§ Problem requirements:
Work through the data line by line, gathering every line that has the word "degrees".
┌─ Given data
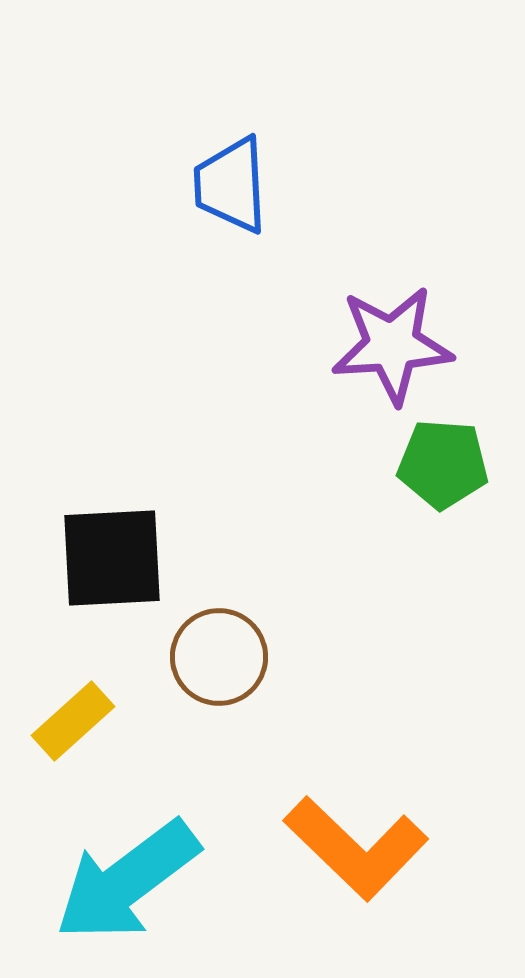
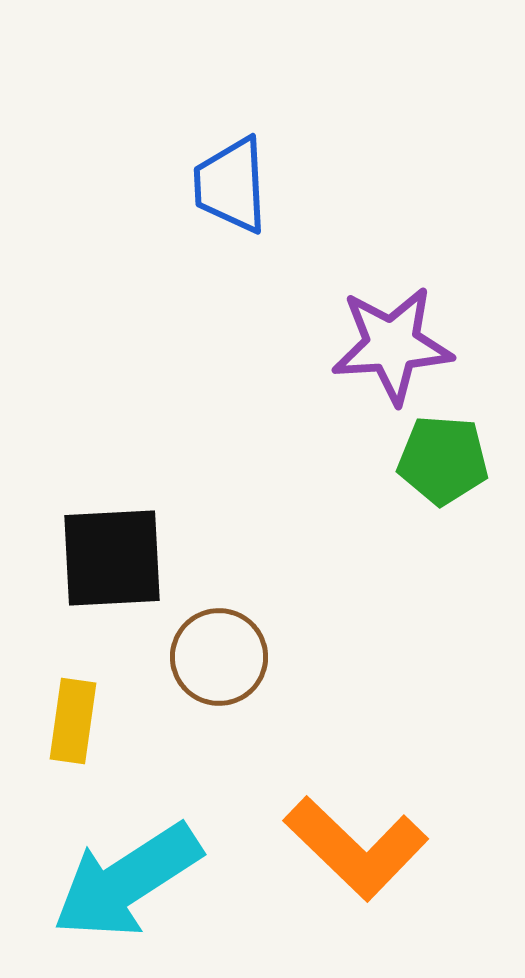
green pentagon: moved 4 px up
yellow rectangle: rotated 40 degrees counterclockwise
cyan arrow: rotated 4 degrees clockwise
└─
┌─ Given data
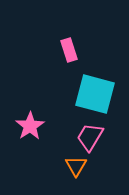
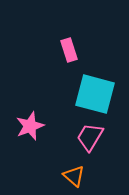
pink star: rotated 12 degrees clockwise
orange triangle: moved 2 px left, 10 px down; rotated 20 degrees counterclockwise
└─
§ Answer to this task:
yellow rectangle: rotated 40 degrees counterclockwise
cyan arrow: rotated 4 degrees clockwise
pink star: rotated 12 degrees clockwise
orange triangle: moved 2 px left, 10 px down; rotated 20 degrees counterclockwise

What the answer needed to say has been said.